━━━ STORED DATA ━━━

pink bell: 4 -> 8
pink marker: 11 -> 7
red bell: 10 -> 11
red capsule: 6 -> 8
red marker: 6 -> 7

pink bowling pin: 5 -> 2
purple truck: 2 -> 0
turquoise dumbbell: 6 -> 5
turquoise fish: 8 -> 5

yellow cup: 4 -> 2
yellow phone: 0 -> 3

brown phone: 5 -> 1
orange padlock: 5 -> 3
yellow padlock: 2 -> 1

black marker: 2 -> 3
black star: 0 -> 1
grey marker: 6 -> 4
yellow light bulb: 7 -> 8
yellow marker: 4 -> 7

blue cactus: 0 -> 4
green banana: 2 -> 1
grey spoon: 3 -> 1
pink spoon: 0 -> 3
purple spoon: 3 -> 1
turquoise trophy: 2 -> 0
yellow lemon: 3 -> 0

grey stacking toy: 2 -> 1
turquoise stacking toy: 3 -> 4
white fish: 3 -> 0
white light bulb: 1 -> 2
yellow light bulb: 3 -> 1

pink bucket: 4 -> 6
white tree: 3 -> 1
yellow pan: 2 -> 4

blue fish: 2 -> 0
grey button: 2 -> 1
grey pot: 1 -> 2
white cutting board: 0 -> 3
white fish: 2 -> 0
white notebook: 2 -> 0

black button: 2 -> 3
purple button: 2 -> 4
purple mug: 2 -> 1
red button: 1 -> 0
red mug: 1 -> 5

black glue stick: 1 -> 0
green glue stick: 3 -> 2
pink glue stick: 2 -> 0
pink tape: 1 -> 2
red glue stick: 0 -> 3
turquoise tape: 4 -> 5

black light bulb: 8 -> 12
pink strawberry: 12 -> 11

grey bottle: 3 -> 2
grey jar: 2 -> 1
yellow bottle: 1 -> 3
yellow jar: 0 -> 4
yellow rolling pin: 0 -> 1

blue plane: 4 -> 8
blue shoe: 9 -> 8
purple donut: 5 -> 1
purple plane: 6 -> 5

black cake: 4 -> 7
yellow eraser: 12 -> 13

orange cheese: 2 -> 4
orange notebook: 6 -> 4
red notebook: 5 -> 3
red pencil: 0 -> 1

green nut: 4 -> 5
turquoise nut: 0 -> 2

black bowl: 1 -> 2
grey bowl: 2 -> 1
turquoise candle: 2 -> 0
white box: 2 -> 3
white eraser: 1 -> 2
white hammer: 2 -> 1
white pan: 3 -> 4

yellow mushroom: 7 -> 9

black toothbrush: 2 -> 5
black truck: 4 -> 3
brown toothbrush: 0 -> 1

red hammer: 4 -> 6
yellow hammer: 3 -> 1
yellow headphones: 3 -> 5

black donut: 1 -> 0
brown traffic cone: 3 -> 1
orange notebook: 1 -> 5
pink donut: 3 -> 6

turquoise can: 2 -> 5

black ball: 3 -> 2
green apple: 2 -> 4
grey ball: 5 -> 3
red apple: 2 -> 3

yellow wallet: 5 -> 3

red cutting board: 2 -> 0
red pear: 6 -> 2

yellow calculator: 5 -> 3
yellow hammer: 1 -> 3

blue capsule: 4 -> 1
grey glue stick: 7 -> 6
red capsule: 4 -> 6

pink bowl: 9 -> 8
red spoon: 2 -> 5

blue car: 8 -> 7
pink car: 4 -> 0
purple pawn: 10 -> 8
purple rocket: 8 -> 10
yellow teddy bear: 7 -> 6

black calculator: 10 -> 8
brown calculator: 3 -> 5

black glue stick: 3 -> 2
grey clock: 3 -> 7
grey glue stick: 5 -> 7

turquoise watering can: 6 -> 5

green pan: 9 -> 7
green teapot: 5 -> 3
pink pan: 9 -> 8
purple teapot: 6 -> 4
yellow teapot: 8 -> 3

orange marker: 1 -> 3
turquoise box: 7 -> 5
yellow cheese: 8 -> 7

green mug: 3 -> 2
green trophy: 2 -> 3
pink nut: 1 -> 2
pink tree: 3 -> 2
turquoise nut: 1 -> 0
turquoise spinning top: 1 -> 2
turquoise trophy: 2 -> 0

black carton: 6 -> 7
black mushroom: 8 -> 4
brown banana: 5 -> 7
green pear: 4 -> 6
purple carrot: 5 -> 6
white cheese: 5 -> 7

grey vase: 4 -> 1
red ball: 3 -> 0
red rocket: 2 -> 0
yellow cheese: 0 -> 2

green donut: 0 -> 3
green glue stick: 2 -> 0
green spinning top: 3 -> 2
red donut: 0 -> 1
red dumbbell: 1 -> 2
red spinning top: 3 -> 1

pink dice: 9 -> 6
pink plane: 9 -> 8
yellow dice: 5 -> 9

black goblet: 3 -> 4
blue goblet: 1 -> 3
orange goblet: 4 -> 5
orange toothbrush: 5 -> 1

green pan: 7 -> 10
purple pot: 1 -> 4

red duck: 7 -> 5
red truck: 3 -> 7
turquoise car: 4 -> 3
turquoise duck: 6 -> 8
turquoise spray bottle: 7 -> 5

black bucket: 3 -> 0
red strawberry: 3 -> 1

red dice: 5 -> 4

━━━

__TASK TO CARRY OUT__. Your task is to find each line in the entries that contains the string "padlock" and copy it.

__ANSWER BOX__.
orange padlock: 5 -> 3
yellow padlock: 2 -> 1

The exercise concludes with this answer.